__What you will do__:
Extract, from the listing that follows, each line containing the word "pencil".

__Records__:
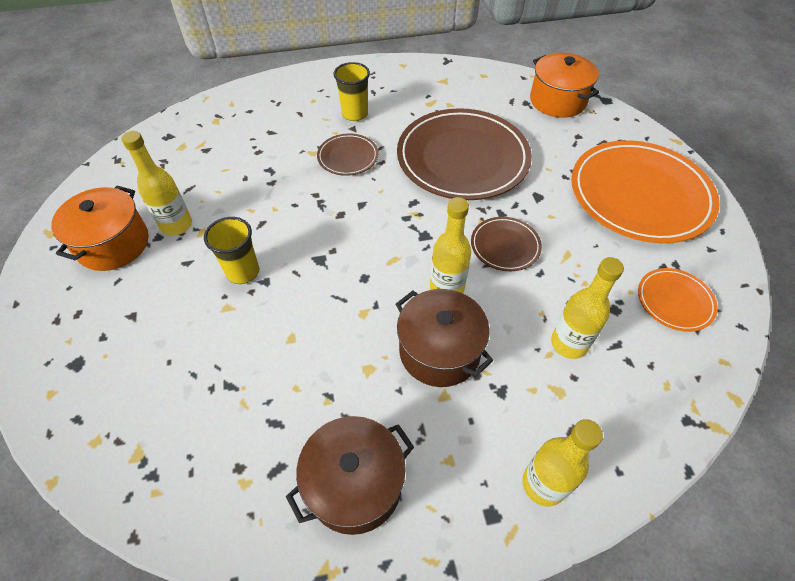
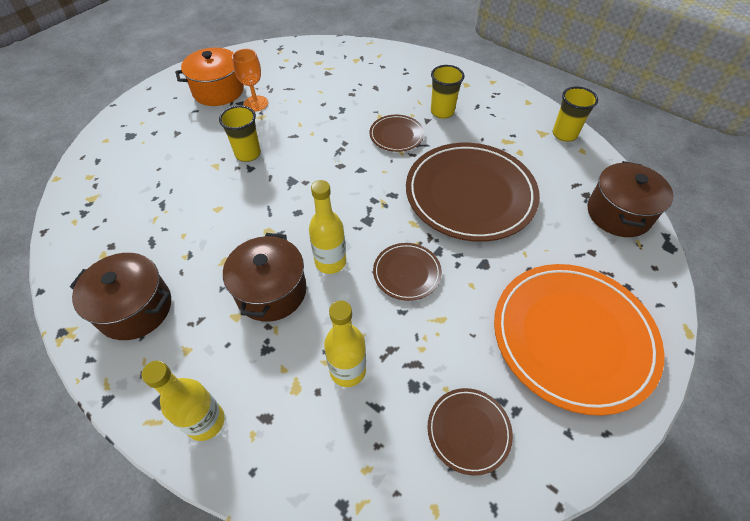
camera: 50 degrees right, 0 degrees up
(176, 225) = (256, 103): yellow bottle -> orange goblet
(458, 72) = (564, 134): none -> yellow cup
(557, 101) = (618, 213): orange pot -> brown pot
(674, 301) = (468, 431): orange plate -> brown plate

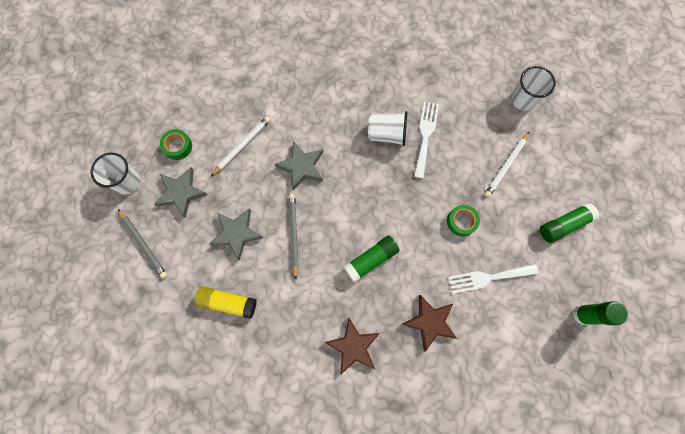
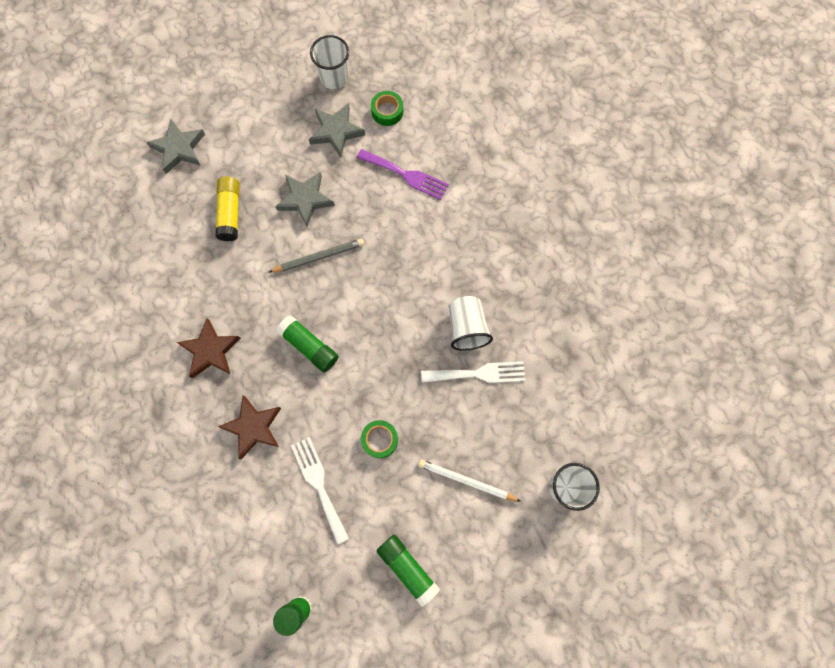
camera: 75 degrees right, 0 degrees up
(143, 244) = (272, 115): grey pencil -> none
(242, 146) = (406, 175): white pencil -> purple fork
(301, 167) = (399, 243): grey star -> grey star (179, 148)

__Output of the exercise__:
(143, 244) = (272, 115): grey pencil -> none
(242, 146) = (406, 175): white pencil -> purple fork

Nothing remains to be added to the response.